[Records from a collection]
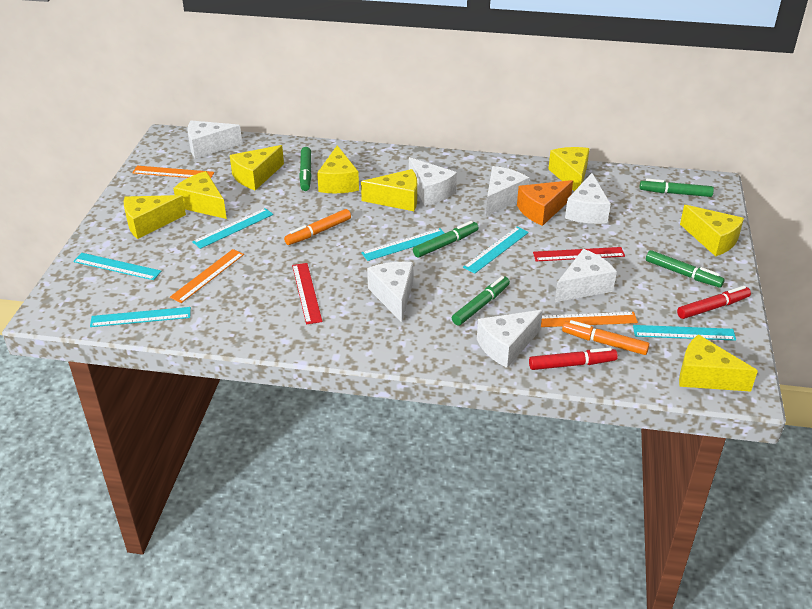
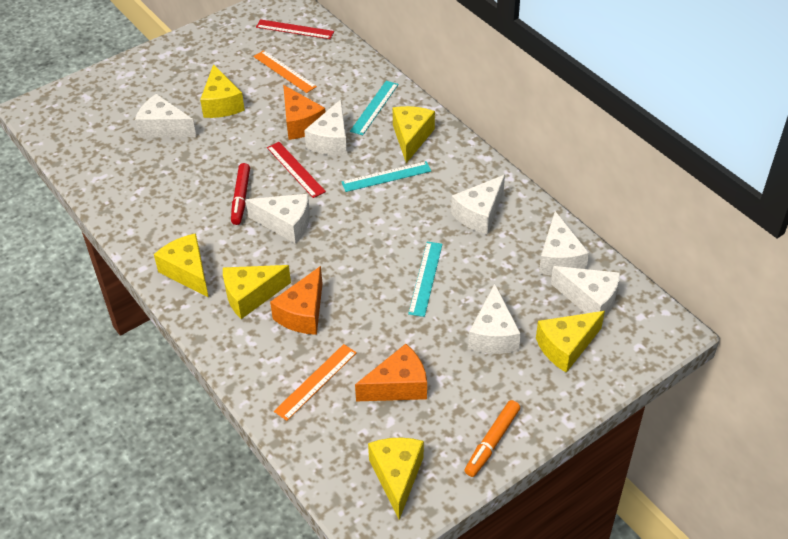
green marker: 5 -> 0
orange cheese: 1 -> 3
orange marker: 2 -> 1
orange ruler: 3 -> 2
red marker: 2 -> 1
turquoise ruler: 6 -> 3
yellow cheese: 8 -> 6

# [Your objective]
Write the entries out again word for word. Omit all pictures from them.

# [Answer to this exercise]
green marker: 5 -> 0
orange cheese: 1 -> 3
orange marker: 2 -> 1
orange ruler: 3 -> 2
red marker: 2 -> 1
turquoise ruler: 6 -> 3
yellow cheese: 8 -> 6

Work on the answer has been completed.